▸ Task goal
Once you find the line below that has "The camera went 25", output it and every line after it exactly, stopping after the line that has "The camera went 75", with no pictures.

▸ Material for the task
----

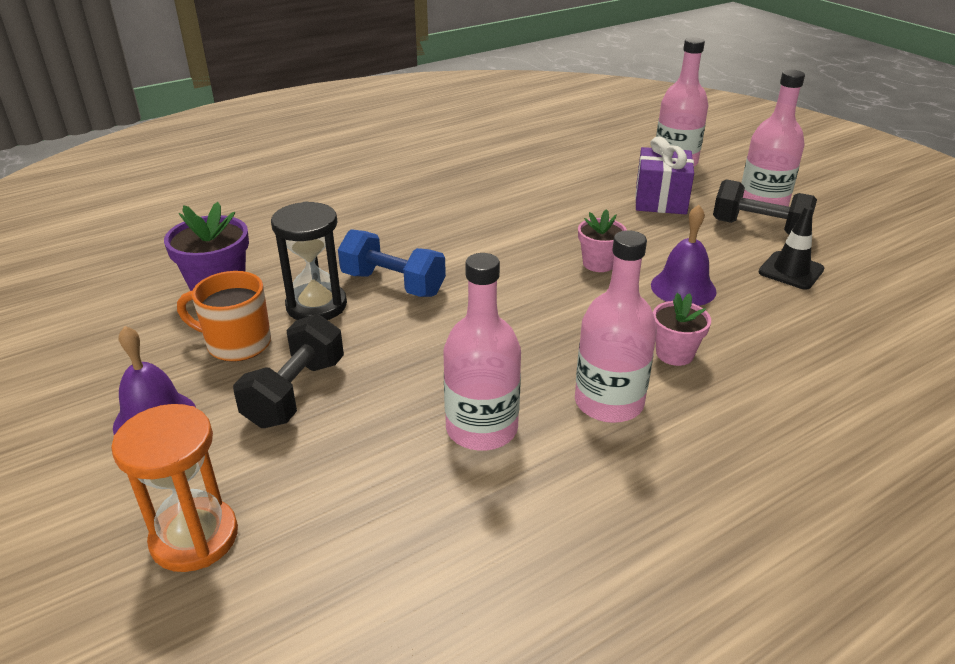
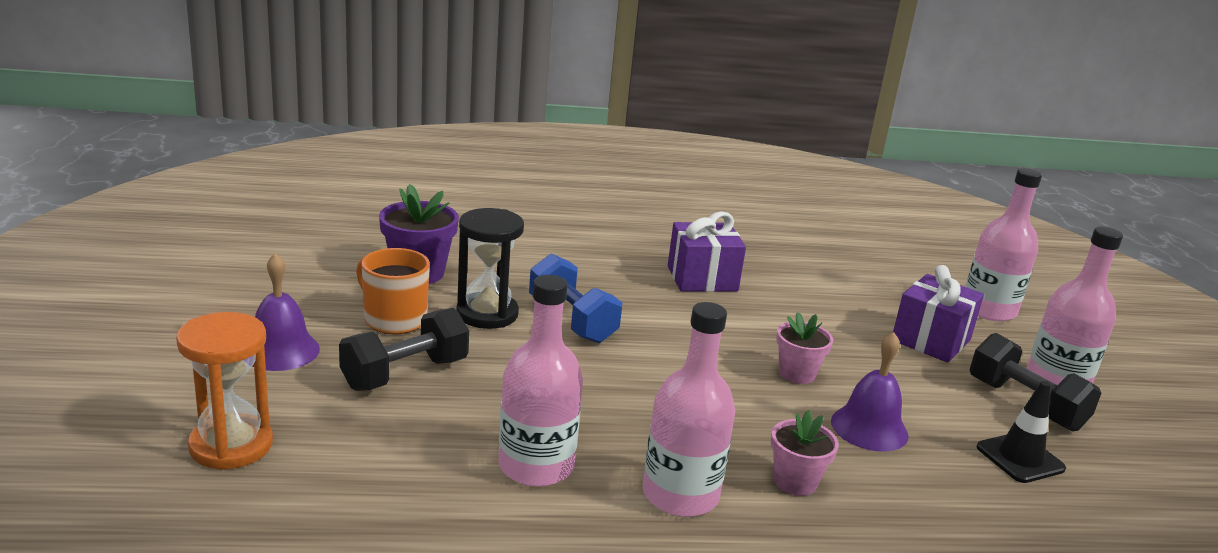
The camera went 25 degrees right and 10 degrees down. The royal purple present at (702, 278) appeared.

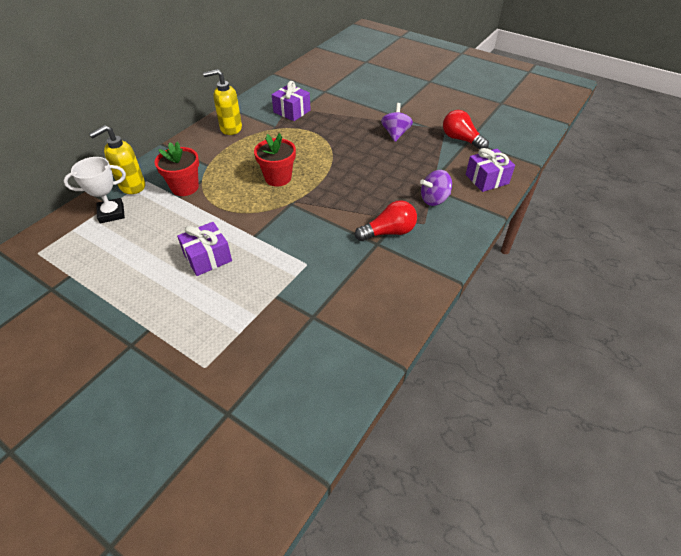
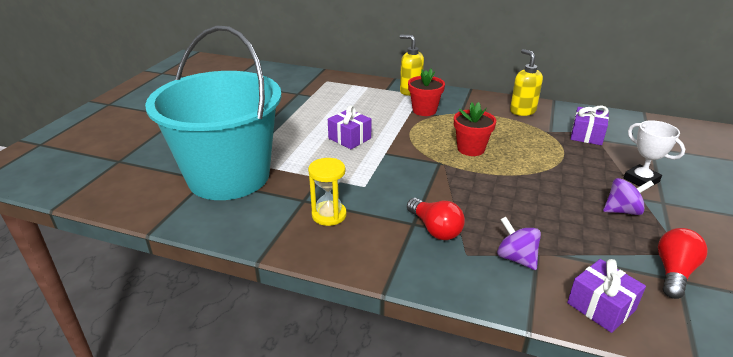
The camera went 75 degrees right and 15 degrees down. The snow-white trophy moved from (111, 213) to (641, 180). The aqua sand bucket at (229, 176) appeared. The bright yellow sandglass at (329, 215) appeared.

----

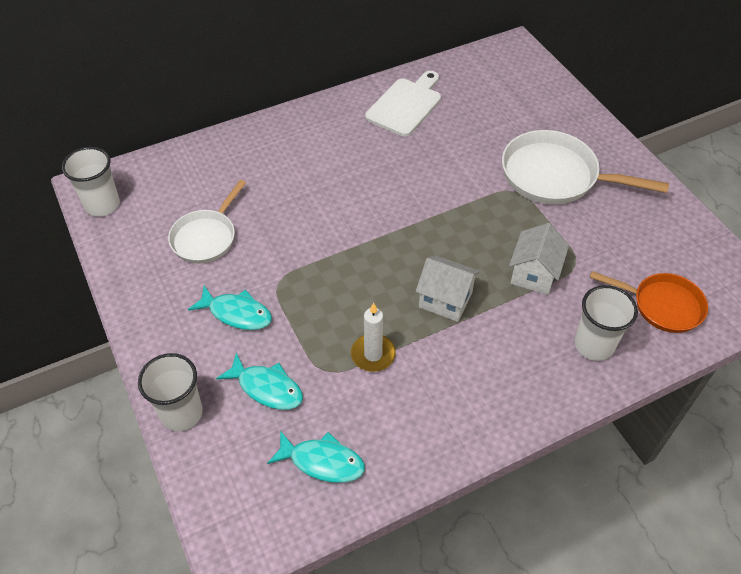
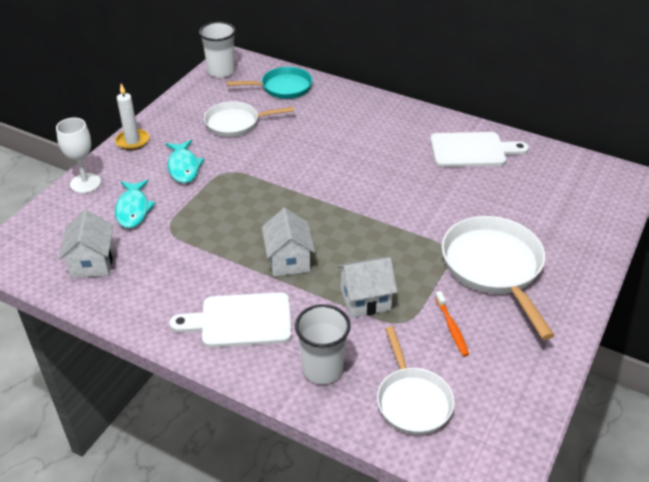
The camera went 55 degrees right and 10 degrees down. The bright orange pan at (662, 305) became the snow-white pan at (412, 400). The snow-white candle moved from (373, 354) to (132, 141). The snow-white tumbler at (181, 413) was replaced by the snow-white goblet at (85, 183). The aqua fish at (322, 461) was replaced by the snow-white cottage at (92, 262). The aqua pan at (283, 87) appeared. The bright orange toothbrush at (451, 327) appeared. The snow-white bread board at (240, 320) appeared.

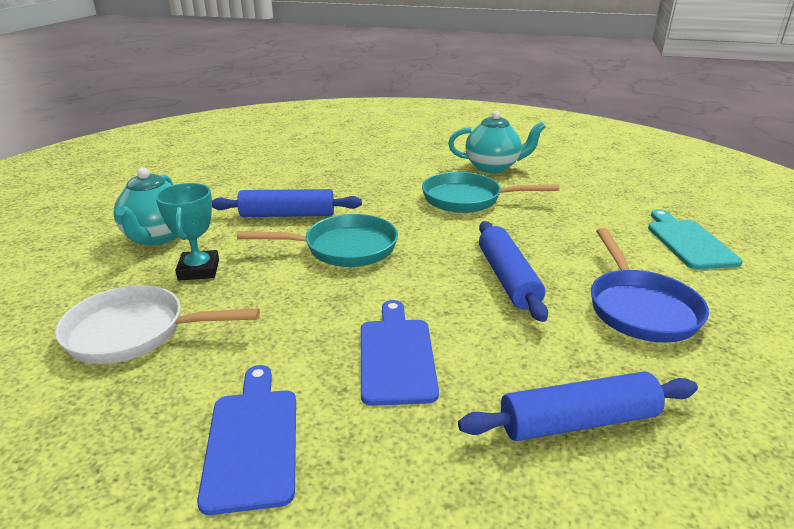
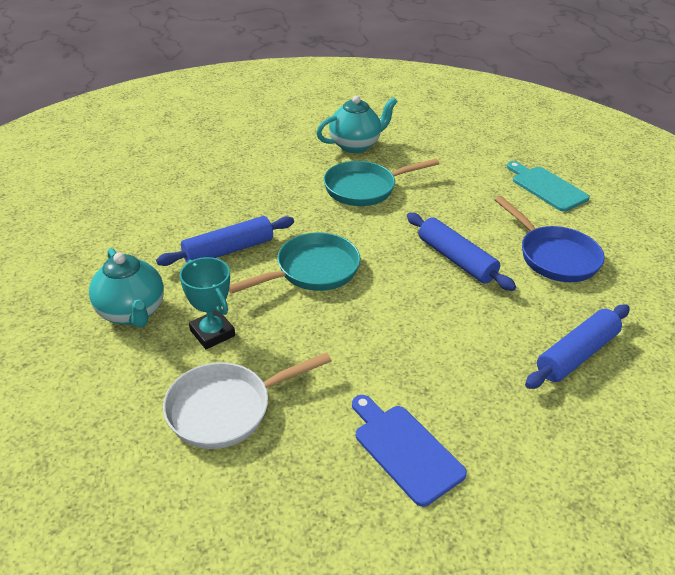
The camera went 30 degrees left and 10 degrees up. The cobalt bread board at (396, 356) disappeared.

----

▸ Exercise solution
The camera went 25 degrees right and 10 degrees down. The royal purple present at (702, 278) appeared.

The camera went 75 degrees right and 15 degrees down. The snow-white trophy moved from (111, 213) to (641, 180). The aqua sand bucket at (229, 176) appeared. The bright yellow sandglass at (329, 215) appeared.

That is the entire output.